[Source data]

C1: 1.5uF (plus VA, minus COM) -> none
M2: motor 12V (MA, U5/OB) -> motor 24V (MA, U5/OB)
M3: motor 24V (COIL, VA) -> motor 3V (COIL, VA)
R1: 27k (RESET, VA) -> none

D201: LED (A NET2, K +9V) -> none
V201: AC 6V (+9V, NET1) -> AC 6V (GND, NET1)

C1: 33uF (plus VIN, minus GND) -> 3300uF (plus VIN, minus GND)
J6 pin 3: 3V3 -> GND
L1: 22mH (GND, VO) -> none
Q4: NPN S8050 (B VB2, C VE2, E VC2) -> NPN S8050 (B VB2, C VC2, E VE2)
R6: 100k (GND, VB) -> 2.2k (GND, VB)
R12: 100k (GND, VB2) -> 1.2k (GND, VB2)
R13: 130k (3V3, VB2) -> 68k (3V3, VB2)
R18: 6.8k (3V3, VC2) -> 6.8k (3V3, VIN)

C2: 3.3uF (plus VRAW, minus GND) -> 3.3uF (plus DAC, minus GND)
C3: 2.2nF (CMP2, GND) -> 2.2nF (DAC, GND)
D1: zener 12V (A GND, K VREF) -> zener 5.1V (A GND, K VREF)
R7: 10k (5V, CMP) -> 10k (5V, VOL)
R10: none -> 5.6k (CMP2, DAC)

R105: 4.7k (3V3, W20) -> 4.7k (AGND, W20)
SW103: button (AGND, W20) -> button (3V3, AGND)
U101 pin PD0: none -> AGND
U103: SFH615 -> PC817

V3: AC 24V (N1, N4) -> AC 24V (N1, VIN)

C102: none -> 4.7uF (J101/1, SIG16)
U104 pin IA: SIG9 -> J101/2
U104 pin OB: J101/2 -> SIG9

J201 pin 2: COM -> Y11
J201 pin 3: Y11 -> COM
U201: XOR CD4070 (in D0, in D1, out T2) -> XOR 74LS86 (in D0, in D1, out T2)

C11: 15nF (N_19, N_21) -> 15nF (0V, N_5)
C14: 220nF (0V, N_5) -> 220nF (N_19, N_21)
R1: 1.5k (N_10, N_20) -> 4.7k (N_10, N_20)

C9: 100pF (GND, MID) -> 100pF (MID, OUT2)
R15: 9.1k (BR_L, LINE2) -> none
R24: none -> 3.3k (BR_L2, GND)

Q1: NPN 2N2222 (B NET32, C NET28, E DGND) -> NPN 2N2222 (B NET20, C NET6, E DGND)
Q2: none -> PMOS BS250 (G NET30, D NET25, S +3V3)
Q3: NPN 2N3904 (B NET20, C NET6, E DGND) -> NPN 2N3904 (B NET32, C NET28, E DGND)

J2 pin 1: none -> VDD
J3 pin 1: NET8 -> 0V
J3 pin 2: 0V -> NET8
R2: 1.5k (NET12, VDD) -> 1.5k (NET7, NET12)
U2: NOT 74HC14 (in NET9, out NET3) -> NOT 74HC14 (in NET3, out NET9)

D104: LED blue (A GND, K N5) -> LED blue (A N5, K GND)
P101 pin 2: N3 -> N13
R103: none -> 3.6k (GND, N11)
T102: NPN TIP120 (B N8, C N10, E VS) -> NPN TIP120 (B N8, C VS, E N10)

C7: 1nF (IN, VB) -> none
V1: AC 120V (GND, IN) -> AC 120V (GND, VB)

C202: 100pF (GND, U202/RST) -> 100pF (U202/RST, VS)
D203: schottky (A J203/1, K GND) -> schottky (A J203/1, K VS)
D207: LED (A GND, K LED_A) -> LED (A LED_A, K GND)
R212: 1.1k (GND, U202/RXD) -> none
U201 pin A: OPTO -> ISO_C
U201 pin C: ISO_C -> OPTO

[/Source data]

**Exercise instructions:**
What you output should match every line above exactly.

**Task result:**
C1: 1.5uF (plus VA, minus COM) -> none
M2: motor 12V (MA, U5/OB) -> motor 24V (MA, U5/OB)
M3: motor 24V (COIL, VA) -> motor 3V (COIL, VA)
R1: 27k (RESET, VA) -> none

D201: LED (A NET2, K +9V) -> none
V201: AC 6V (+9V, NET1) -> AC 6V (GND, NET1)

C1: 33uF (plus VIN, minus GND) -> 3300uF (plus VIN, minus GND)
J6 pin 3: 3V3 -> GND
L1: 22mH (GND, VO) -> none
Q4: NPN S8050 (B VB2, C VE2, E VC2) -> NPN S8050 (B VB2, C VC2, E VE2)
R6: 100k (GND, VB) -> 2.2k (GND, VB)
R12: 100k (GND, VB2) -> 1.2k (GND, VB2)
R13: 130k (3V3, VB2) -> 68k (3V3, VB2)
R18: 6.8k (3V3, VC2) -> 6.8k (3V3, VIN)

C2: 3.3uF (plus VRAW, minus GND) -> 3.3uF (plus DAC, minus GND)
C3: 2.2nF (CMP2, GND) -> 2.2nF (DAC, GND)
D1: zener 12V (A GND, K VREF) -> zener 5.1V (A GND, K VREF)
R7: 10k (5V, CMP) -> 10k (5V, VOL)
R10: none -> 5.6k (CMP2, DAC)

R105: 4.7k (3V3, W20) -> 4.7k (AGND, W20)
SW103: button (AGND, W20) -> button (3V3, AGND)
U101 pin PD0: none -> AGND
U103: SFH615 -> PC817

V3: AC 24V (N1, N4) -> AC 24V (N1, VIN)

C102: none -> 4.7uF (J101/1, SIG16)
U104 pin IA: SIG9 -> J101/2
U104 pin OB: J101/2 -> SIG9

J201 pin 2: COM -> Y11
J201 pin 3: Y11 -> COM
U201: XOR CD4070 (in D0, in D1, out T2) -> XOR 74LS86 (in D0, in D1, out T2)

C11: 15nF (N_19, N_21) -> 15nF (0V, N_5)
C14: 220nF (0V, N_5) -> 220nF (N_19, N_21)
R1: 1.5k (N_10, N_20) -> 4.7k (N_10, N_20)

C9: 100pF (GND, MID) -> 100pF (MID, OUT2)
R15: 9.1k (BR_L, LINE2) -> none
R24: none -> 3.3k (BR_L2, GND)

Q1: NPN 2N2222 (B NET32, C NET28, E DGND) -> NPN 2N2222 (B NET20, C NET6, E DGND)
Q2: none -> PMOS BS250 (G NET30, D NET25, S +3V3)
Q3: NPN 2N3904 (B NET20, C NET6, E DGND) -> NPN 2N3904 (B NET32, C NET28, E DGND)

J2 pin 1: none -> VDD
J3 pin 1: NET8 -> 0V
J3 pin 2: 0V -> NET8
R2: 1.5k (NET12, VDD) -> 1.5k (NET7, NET12)
U2: NOT 74HC14 (in NET9, out NET3) -> NOT 74HC14 (in NET3, out NET9)

D104: LED blue (A GND, K N5) -> LED blue (A N5, K GND)
P101 pin 2: N3 -> N13
R103: none -> 3.6k (GND, N11)
T102: NPN TIP120 (B N8, C N10, E VS) -> NPN TIP120 (B N8, C VS, E N10)

C7: 1nF (IN, VB) -> none
V1: AC 120V (GND, IN) -> AC 120V (GND, VB)

C202: 100pF (GND, U202/RST) -> 100pF (U202/RST, VS)
D203: schottky (A J203/1, K GND) -> schottky (A J203/1, K VS)
D207: LED (A GND, K LED_A) -> LED (A LED_A, K GND)
R212: 1.1k (GND, U202/RXD) -> none
U201 pin A: OPTO -> ISO_C
U201 pin C: ISO_C -> OPTO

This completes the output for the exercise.